EXERCISE DESCRIPTION
Could you transcribe every record below exactly, leaving out the pictures?

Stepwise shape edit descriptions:
==========
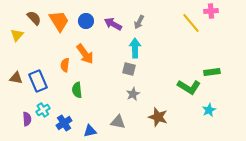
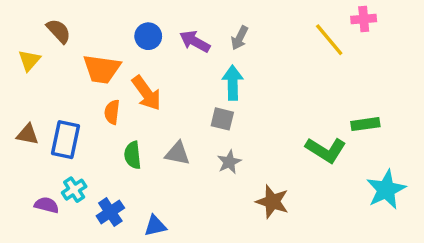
orange trapezoid: (59, 21) -> (102, 69), moved, turned 130
blue rectangle: (38, 81) -> (65, 140), turned 35
cyan star: (209, 110) -> (386, 190), moved, size x1.6
purple semicircle: (27, 119) -> (47, 205), turned -72
gray triangle: (118, 122) -> (178, 153), moved

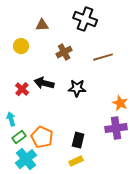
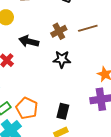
brown cross: (64, 52) -> (59, 31), moved
black arrow: (44, 83) -> (29, 41), moved

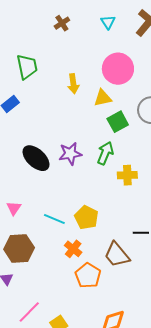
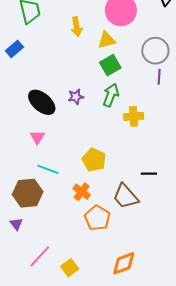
green square: (118, 122) -> (110, 65), moved
purple star: (70, 154) -> (76, 97), size x0.7
pink triangle: (14, 208) -> (37, 137), moved
cyan line: (54, 219) -> (48, 169), moved

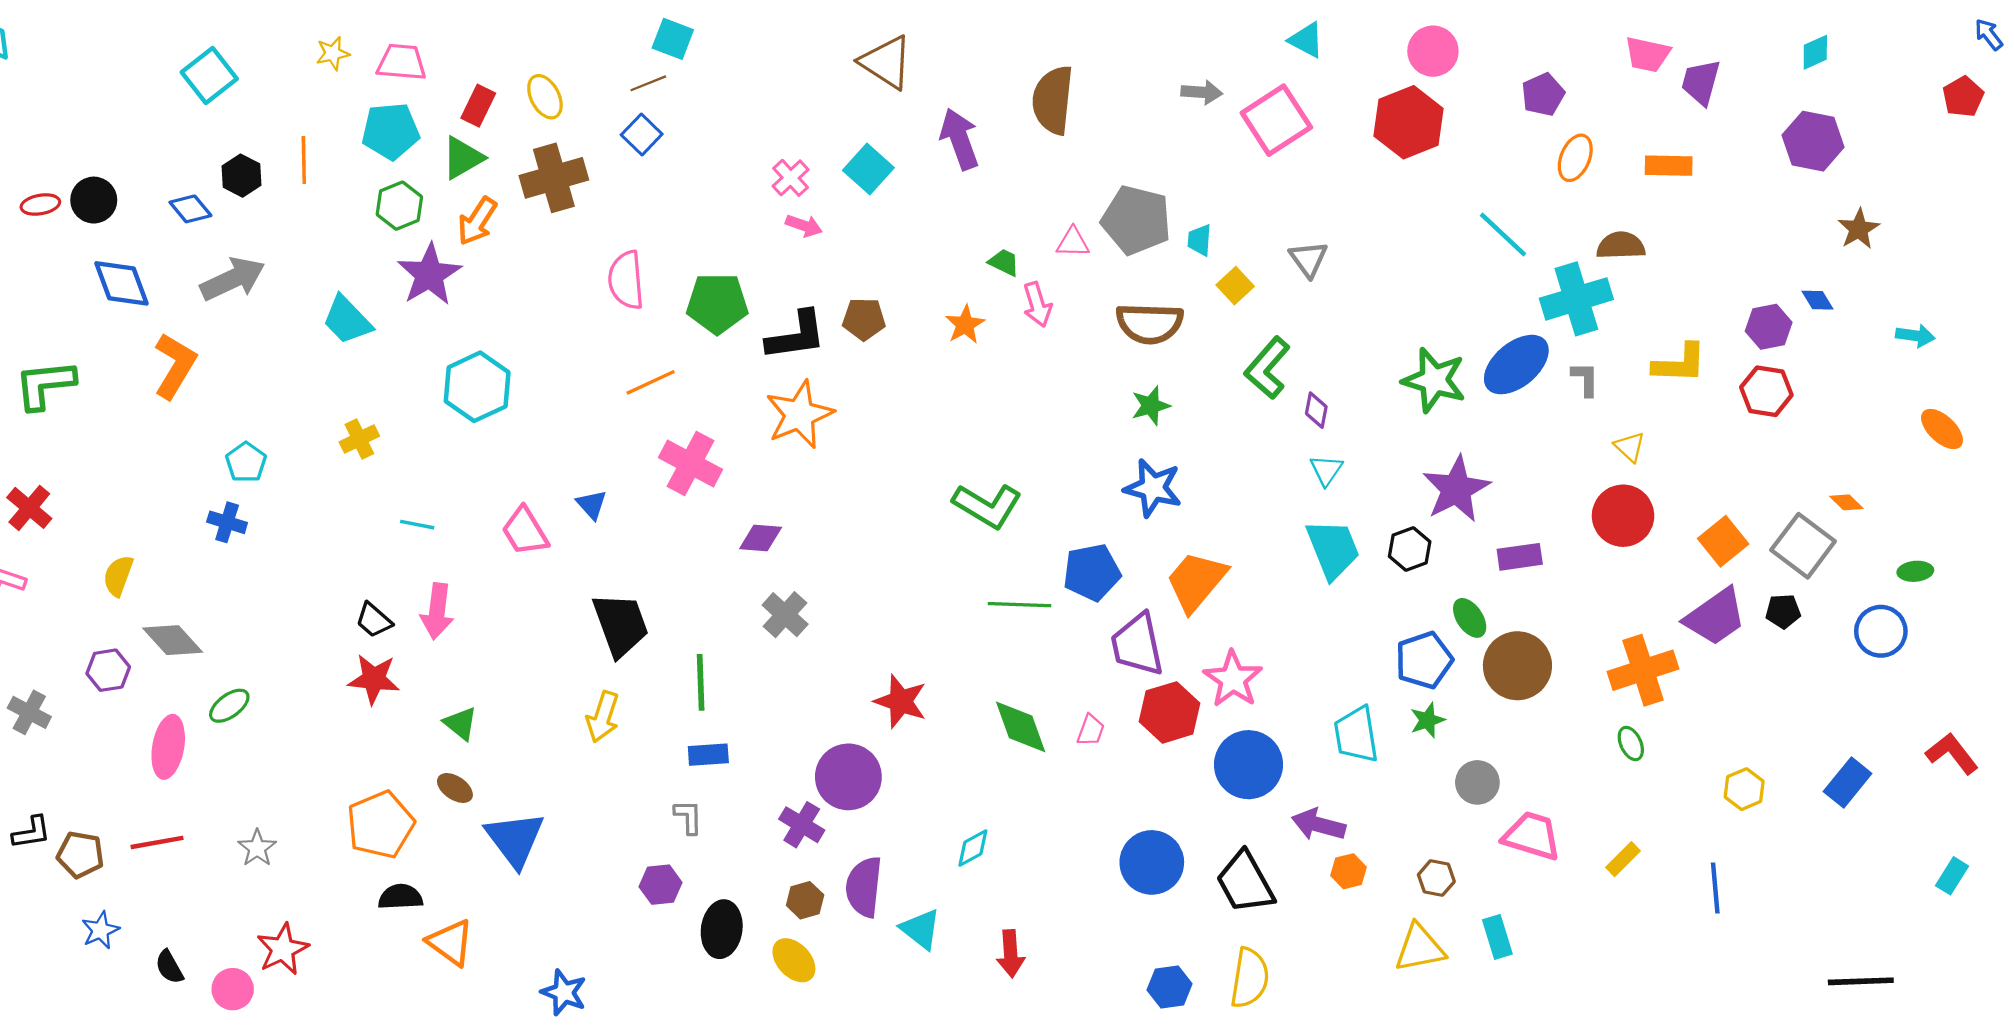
==========
EXERCISE SOLUTION
orange trapezoid: (59, 21) -> (102, 69), moved, turned 130
blue rectangle: (38, 81) -> (65, 140), turned 35
cyan star: (209, 110) -> (386, 190), moved, size x1.6
purple semicircle: (27, 119) -> (47, 205), turned -72
gray triangle: (118, 122) -> (178, 153), moved

brown cross: (64, 52) -> (59, 31), moved
black arrow: (44, 83) -> (29, 41), moved

green square: (118, 122) -> (110, 65), moved
purple star: (70, 154) -> (76, 97), size x0.7
pink triangle: (14, 208) -> (37, 137), moved
cyan line: (54, 219) -> (48, 169), moved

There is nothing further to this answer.